- [ASSIGNED TASK]
Search the data below for the line containing "(637, 258) = (352, 371): none -> red capsule", then please set down that line and all remaining ones exactly as written.

Dataset items
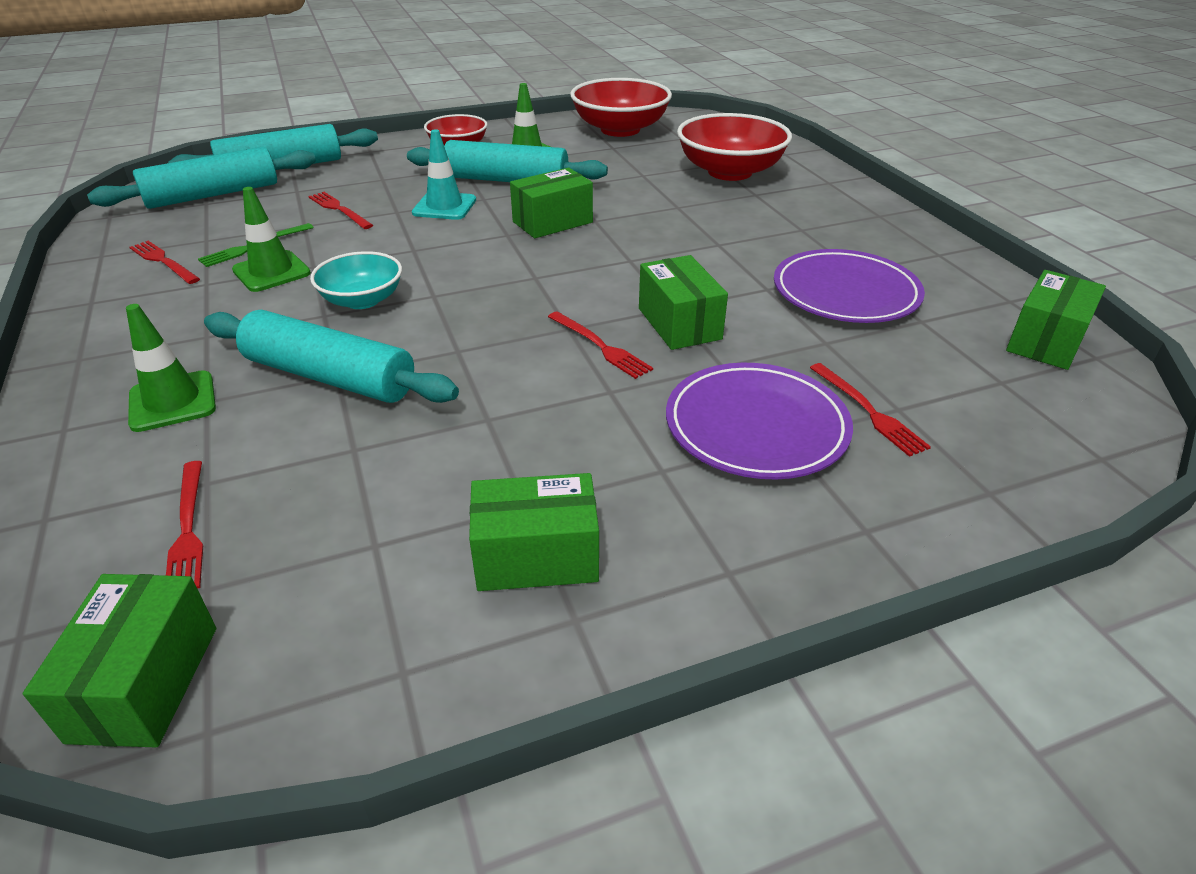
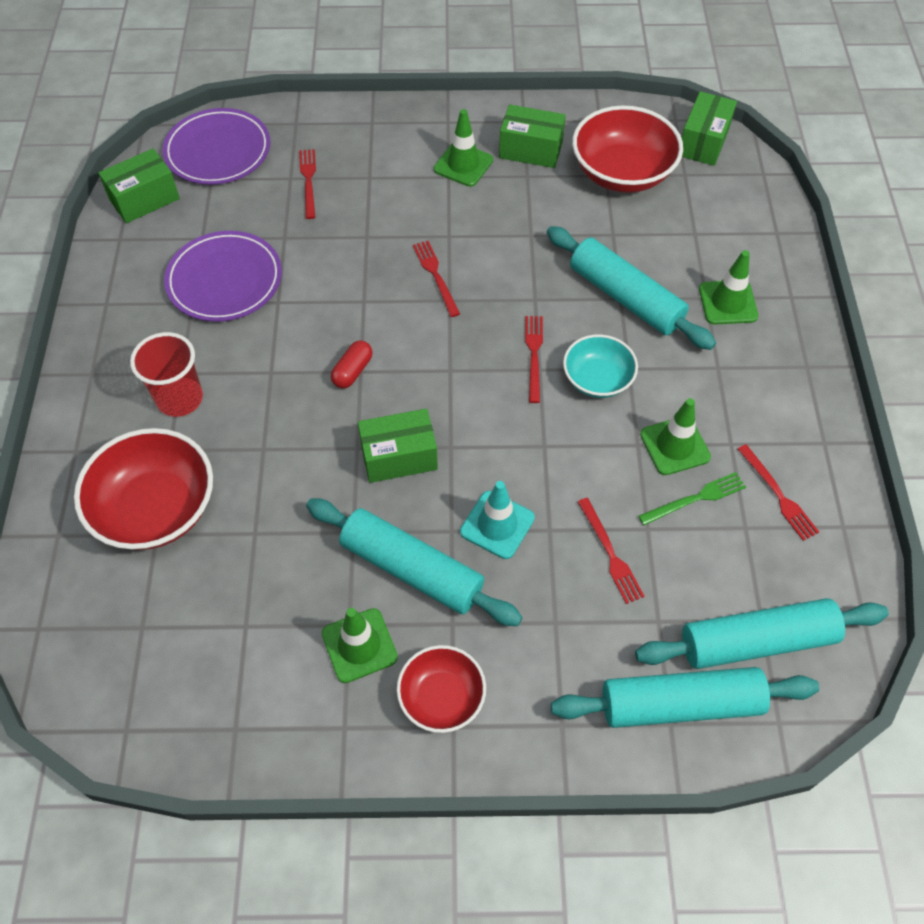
camera: 160 degrees left, 20 degrees up
(188, 529) = (699, 207): red fork -> red fork (534, 355)
(620, 129) = (202, 686): red bowl -> red bowl (622, 173)
(637, 258) = (352, 371): none -> red capsule
(648, 496) = (463, 165): none -> green traffic cone
(679, 323) = (369, 282): green box -> none
(756, 426) = (379, 188): purple plate -> purple plate (218, 151)
(782, 217) = (180, 399): none -> red cup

- [SOLVED EXERCISE]
(637, 258) = (352, 371): none -> red capsule
(648, 496) = (463, 165): none -> green traffic cone
(679, 323) = (369, 282): green box -> none
(756, 426) = (379, 188): purple plate -> purple plate (218, 151)
(782, 217) = (180, 399): none -> red cup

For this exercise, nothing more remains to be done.